* Dataset excerpt

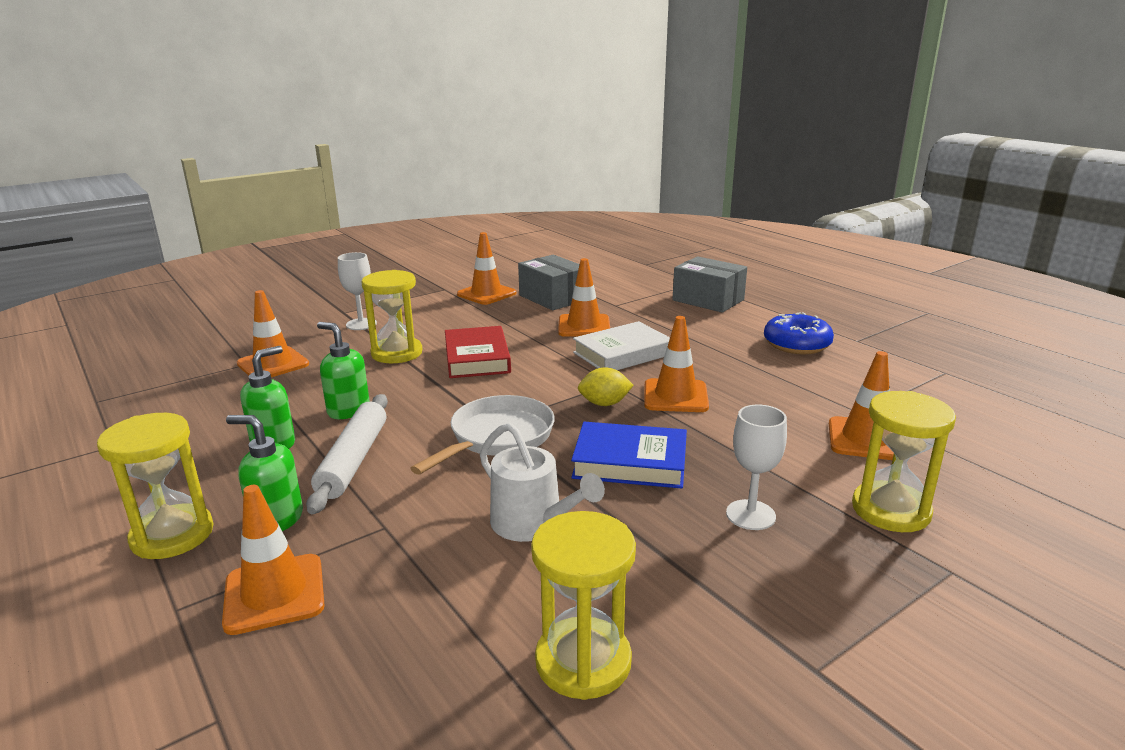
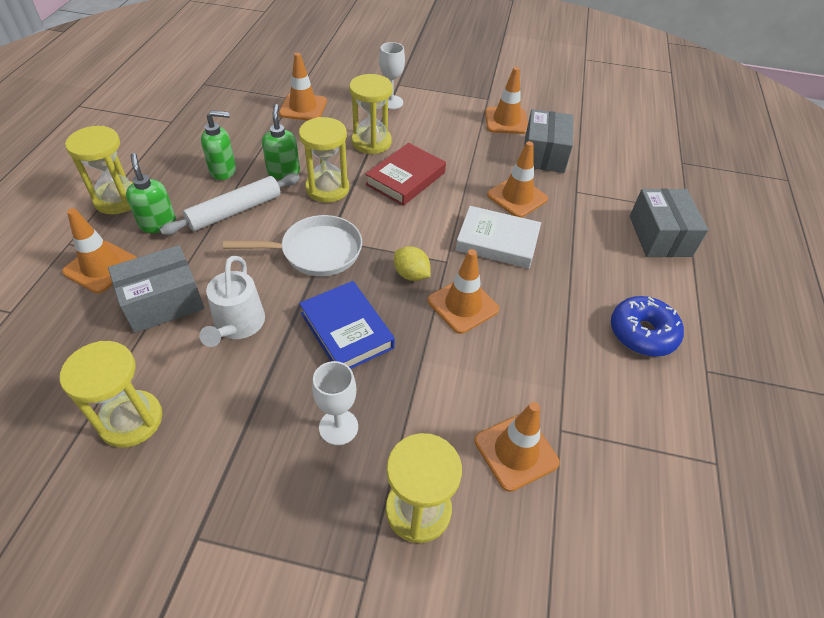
camera: 45 degrees right, 25 degrees up
none -> grey box [108,245,204,333]
none -> yellow hourglass [299,117,349,203]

* Exercise description
Within the material, find all lines that hold the word "none" and show them.

* Task output
none -> grey box [108,245,204,333]
none -> yellow hourglass [299,117,349,203]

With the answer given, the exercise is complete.